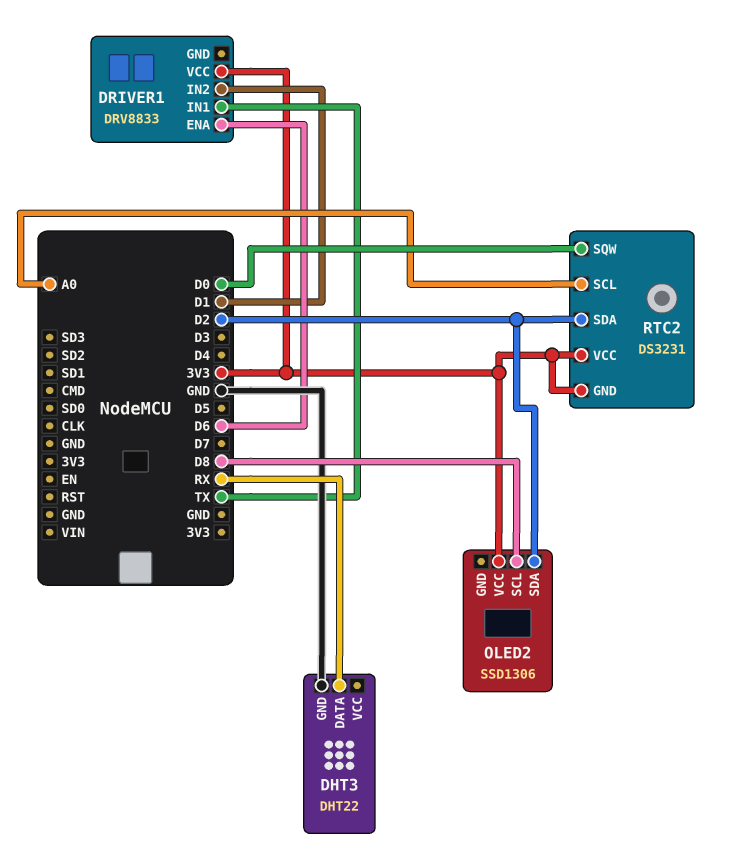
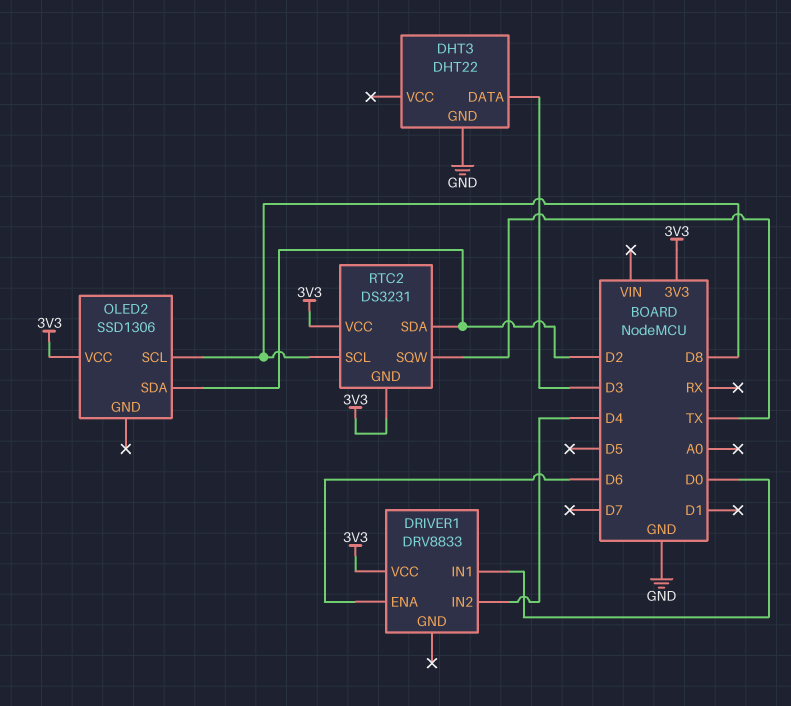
DHT3 pin DATA: RX -> D3
DRIVER1 pin IN1: TX -> D0
DRIVER1 pin IN2: D1 -> D4
RTC2 pin SCL: A0 -> D8
RTC2 pin SQW: D0 -> TX

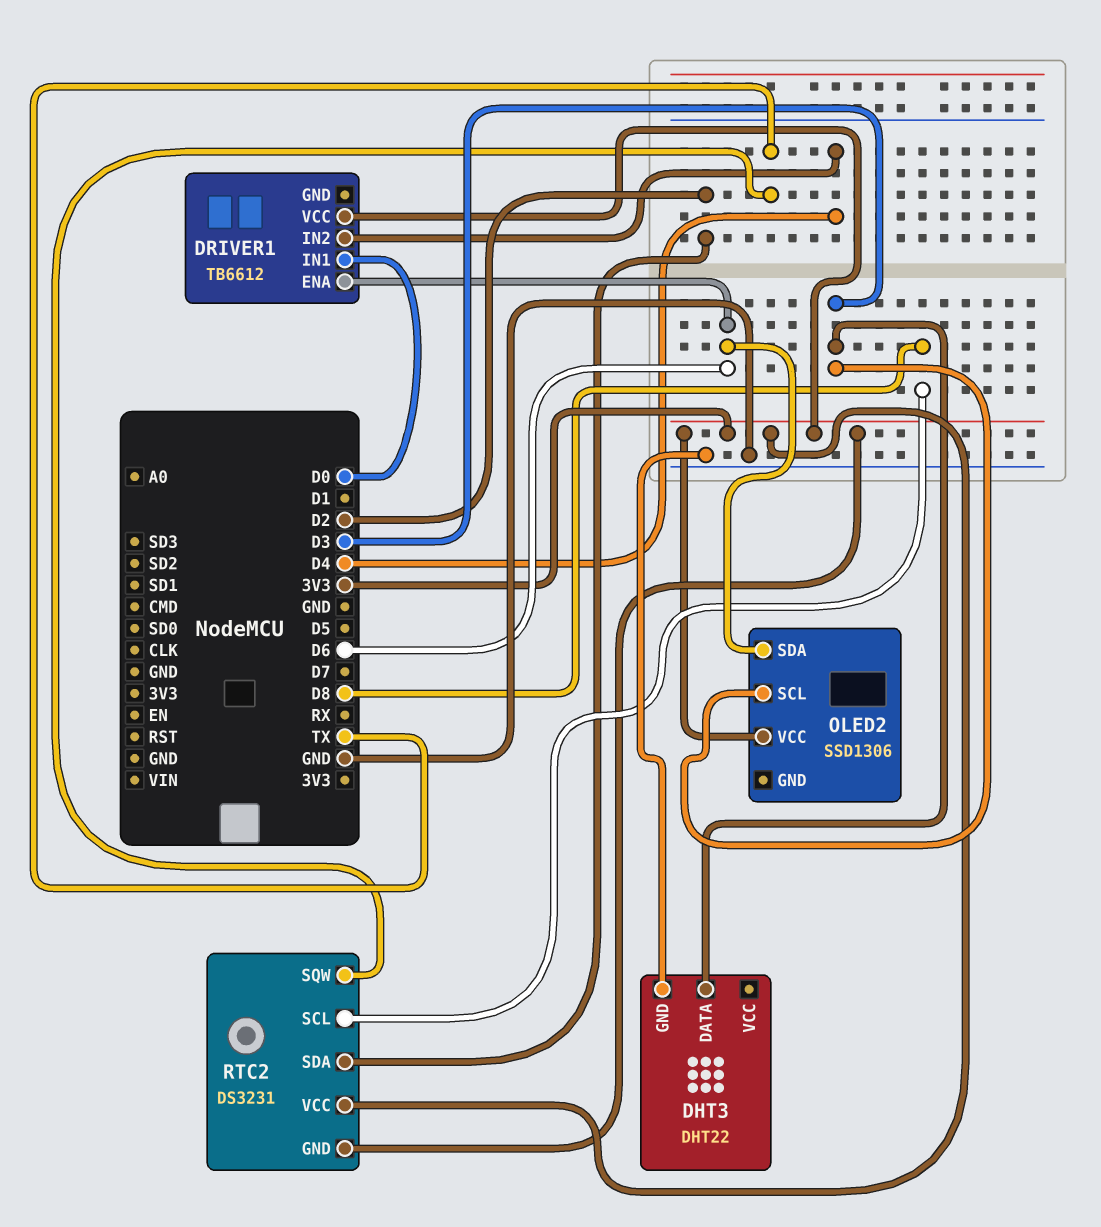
DRIVER1: DRV8833 -> TB6612
OLED2 pin SCL: D8 -> D3
OLED2 pin SDA: D2 -> D6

———

* [Exercise]
From the first line to the last, return the material above exactly, apart from the pictures.

* [Result]
DHT3 pin DATA: RX -> D3
DRIVER1 pin IN1: TX -> D0
DRIVER1 pin IN2: D1 -> D4
RTC2 pin SCL: A0 -> D8
RTC2 pin SQW: D0 -> TX

DRIVER1: DRV8833 -> TB6612
OLED2 pin SCL: D8 -> D3
OLED2 pin SDA: D2 -> D6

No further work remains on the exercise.